An exact transcription of all the records is required, minus the images.

Scene change data
BEGIN

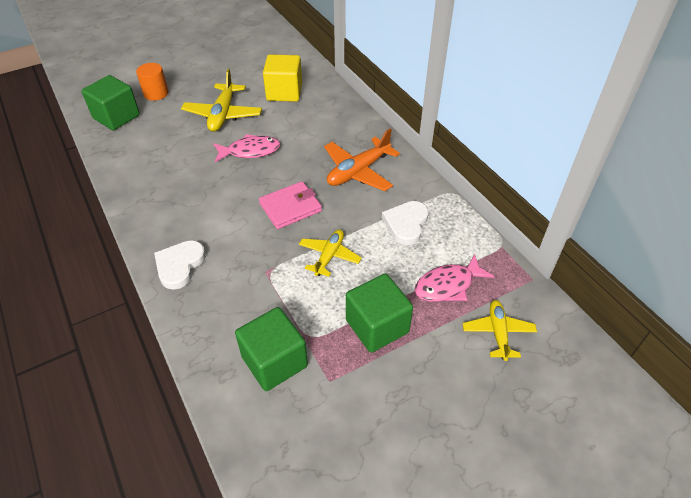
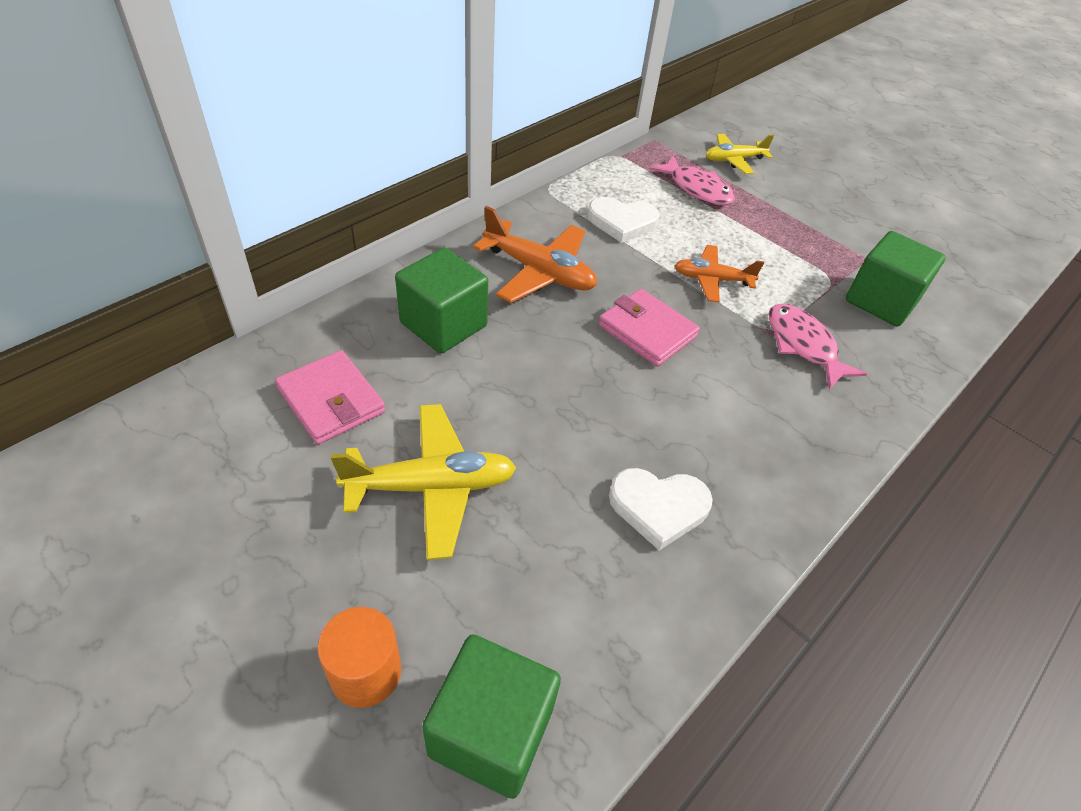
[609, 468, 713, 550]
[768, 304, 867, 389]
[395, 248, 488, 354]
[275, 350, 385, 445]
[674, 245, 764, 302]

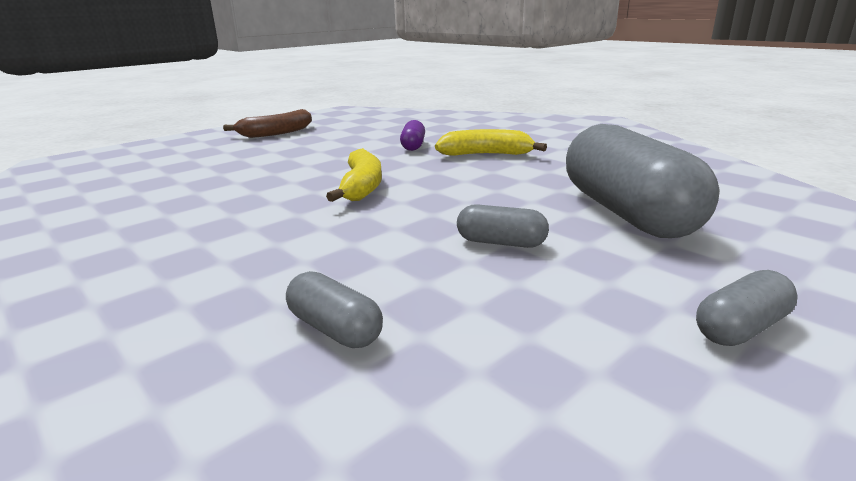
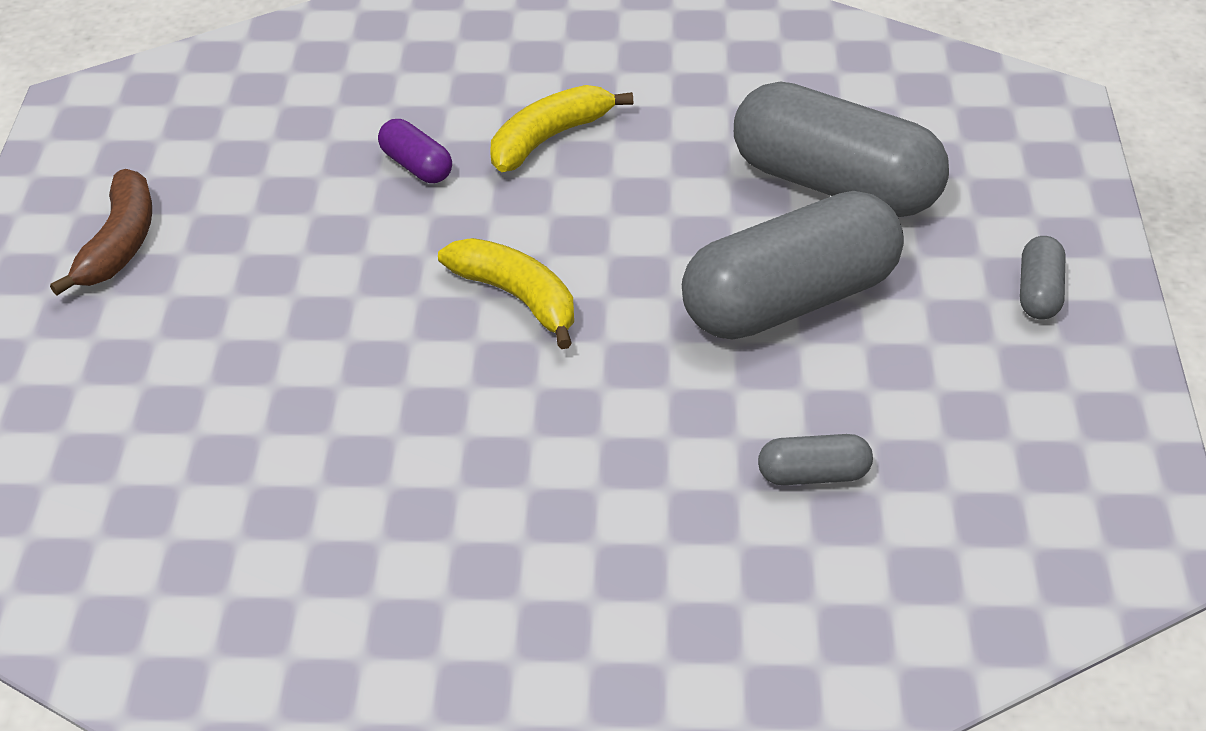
[682, 191, 904, 340]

END

Completed task:
[609, 468, 713, 550]
[768, 304, 867, 389]
[395, 248, 488, 354]
[275, 350, 385, 445]
[674, 245, 764, 302]

[682, 191, 904, 340]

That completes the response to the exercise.